**Exercise objective**
The response should consist solely of the lines running from the line with "D101: schottky 1N5819" to the end of the data, retyped exactly.

# # # #

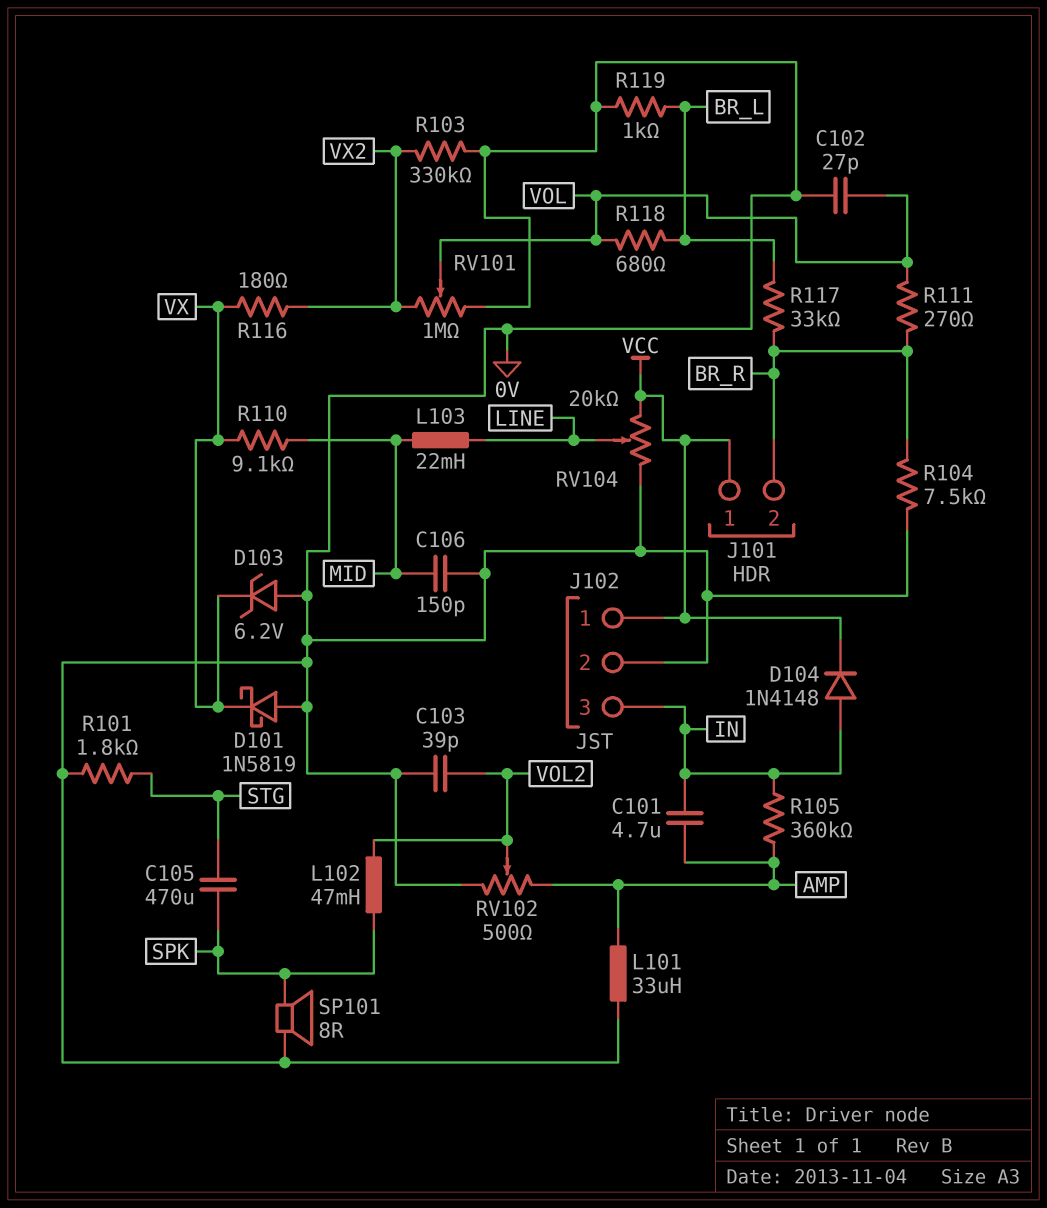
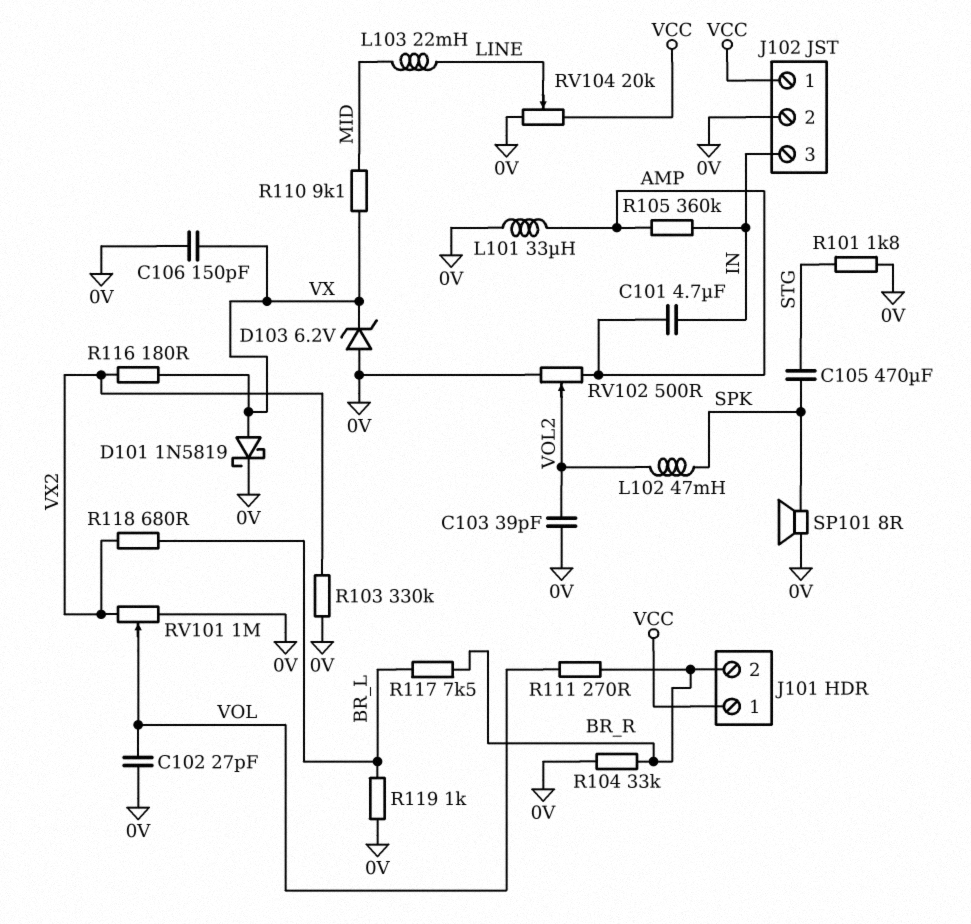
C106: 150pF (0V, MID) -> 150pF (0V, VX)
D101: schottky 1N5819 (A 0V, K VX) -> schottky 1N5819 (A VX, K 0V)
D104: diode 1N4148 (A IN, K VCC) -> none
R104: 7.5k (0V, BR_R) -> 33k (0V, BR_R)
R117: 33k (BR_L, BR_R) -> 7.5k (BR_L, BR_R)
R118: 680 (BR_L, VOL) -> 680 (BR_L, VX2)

# # # #

**Task solution**
D101: schottky 1N5819 (A 0V, K VX) -> schottky 1N5819 (A VX, K 0V)
D104: diode 1N4148 (A IN, K VCC) -> none
R104: 7.5k (0V, BR_R) -> 33k (0V, BR_R)
R117: 33k (BR_L, BR_R) -> 7.5k (BR_L, BR_R)
R118: 680 (BR_L, VOL) -> 680 (BR_L, VX2)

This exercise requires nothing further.